### [Problem requirements]
Copy every one of the rows below word for word, but leave the pictures out.

### [Material for this exercise]
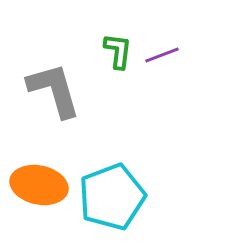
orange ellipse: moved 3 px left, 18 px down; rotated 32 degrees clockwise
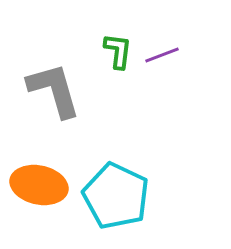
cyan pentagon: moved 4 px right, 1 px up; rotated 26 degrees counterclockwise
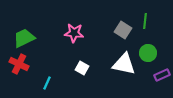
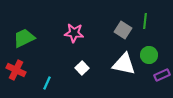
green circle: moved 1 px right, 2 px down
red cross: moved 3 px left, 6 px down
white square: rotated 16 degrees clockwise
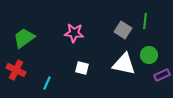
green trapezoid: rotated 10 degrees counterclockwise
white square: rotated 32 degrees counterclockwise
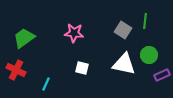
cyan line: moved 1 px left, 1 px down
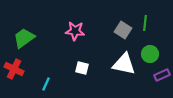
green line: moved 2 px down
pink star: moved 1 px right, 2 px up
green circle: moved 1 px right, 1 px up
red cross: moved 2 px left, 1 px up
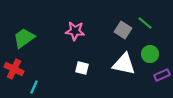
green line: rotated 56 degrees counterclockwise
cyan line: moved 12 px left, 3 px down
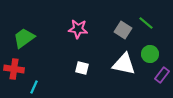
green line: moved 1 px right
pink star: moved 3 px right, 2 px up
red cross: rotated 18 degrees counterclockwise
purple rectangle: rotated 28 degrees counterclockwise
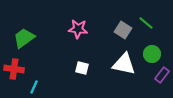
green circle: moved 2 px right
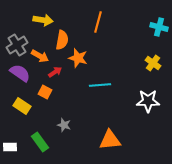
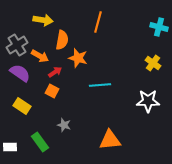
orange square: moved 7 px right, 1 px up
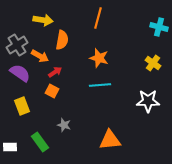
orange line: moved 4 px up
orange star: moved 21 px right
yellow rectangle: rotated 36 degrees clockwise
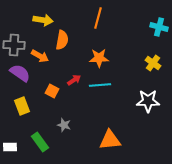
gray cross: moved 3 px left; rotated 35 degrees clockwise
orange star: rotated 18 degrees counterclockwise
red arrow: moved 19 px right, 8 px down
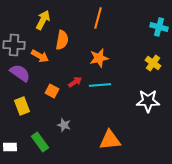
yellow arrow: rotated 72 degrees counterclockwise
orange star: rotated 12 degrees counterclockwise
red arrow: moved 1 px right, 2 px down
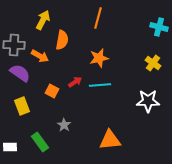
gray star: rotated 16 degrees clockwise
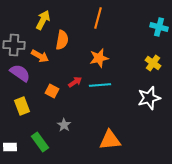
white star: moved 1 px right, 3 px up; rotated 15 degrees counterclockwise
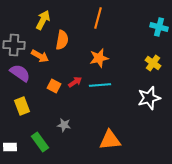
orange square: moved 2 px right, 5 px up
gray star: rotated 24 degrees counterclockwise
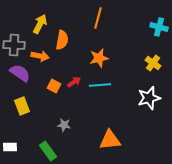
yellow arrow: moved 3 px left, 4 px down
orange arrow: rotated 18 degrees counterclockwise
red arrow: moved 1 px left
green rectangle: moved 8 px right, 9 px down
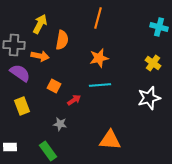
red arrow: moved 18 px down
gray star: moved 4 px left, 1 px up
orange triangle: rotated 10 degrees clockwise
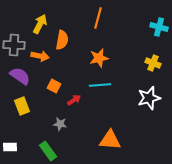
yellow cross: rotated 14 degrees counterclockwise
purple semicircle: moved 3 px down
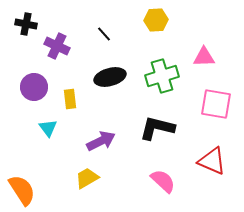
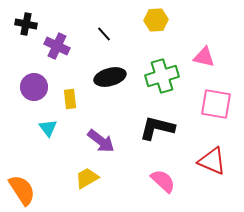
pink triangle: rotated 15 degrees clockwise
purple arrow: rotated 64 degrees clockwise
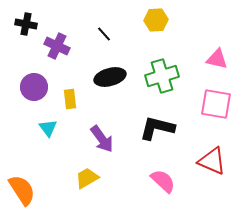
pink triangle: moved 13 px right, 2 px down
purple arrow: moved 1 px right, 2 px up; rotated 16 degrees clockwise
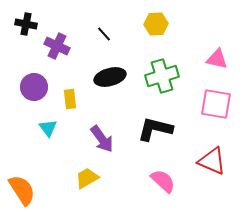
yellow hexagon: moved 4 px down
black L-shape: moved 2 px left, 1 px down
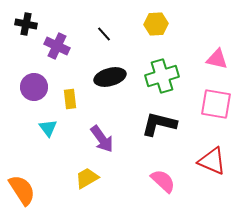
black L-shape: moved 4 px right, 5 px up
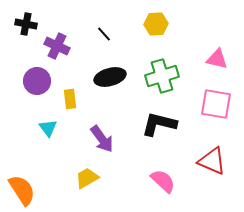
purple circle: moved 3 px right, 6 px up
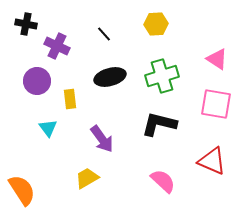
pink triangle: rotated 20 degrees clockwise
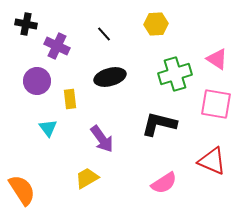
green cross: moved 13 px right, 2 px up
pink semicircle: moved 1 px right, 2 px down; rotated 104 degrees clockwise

### [The completed task]
orange ellipse: moved 3 px left, 18 px down; rotated 32 degrees clockwise
cyan pentagon: moved 4 px right, 1 px up; rotated 26 degrees counterclockwise
green circle: moved 1 px right, 2 px down
red cross: moved 3 px left, 6 px down
white square: rotated 16 degrees clockwise
green trapezoid: rotated 10 degrees counterclockwise
white square: rotated 32 degrees counterclockwise
cyan line: moved 1 px left, 1 px down
green line: moved 2 px down
pink star: moved 1 px right, 2 px up
green circle: moved 1 px right, 1 px up
red cross: moved 2 px left, 1 px up
green line: rotated 56 degrees counterclockwise
cyan line: moved 12 px left, 3 px down
green line: moved 1 px right
pink star: moved 3 px right, 2 px up
red cross: rotated 18 degrees counterclockwise
purple rectangle: rotated 28 degrees counterclockwise
green circle: moved 2 px right
orange square: moved 7 px right, 1 px up
orange line: moved 4 px up
orange star: moved 21 px right
yellow rectangle: rotated 36 degrees clockwise
gray cross: moved 3 px left; rotated 35 degrees clockwise
orange star: rotated 18 degrees counterclockwise
red arrow: moved 19 px right, 8 px down
yellow arrow: rotated 72 degrees counterclockwise
orange star: rotated 12 degrees counterclockwise
red arrow: moved 1 px right, 2 px down
gray star: rotated 16 degrees clockwise
white star: moved 1 px right, 3 px up; rotated 15 degrees counterclockwise
orange square: moved 2 px right, 5 px up
gray star: rotated 24 degrees counterclockwise
yellow arrow: moved 3 px left, 4 px down
orange arrow: rotated 18 degrees counterclockwise
red arrow: moved 1 px left
green rectangle: moved 8 px right, 9 px down
red arrow: moved 18 px down
gray star: moved 4 px left, 1 px up
orange triangle: rotated 10 degrees clockwise
yellow cross: rotated 14 degrees counterclockwise
purple semicircle: moved 3 px down
pink triangle: rotated 15 degrees clockwise
purple arrow: rotated 64 degrees clockwise
pink triangle: moved 13 px right, 2 px down
purple arrow: moved 1 px right, 2 px up; rotated 16 degrees clockwise
yellow hexagon: moved 4 px down
black L-shape: moved 2 px left, 1 px down
black L-shape: moved 4 px right, 5 px up
purple circle: moved 3 px right, 6 px up
pink triangle: rotated 20 degrees clockwise
green cross: moved 13 px right, 2 px up
pink semicircle: moved 1 px right, 2 px down; rotated 104 degrees clockwise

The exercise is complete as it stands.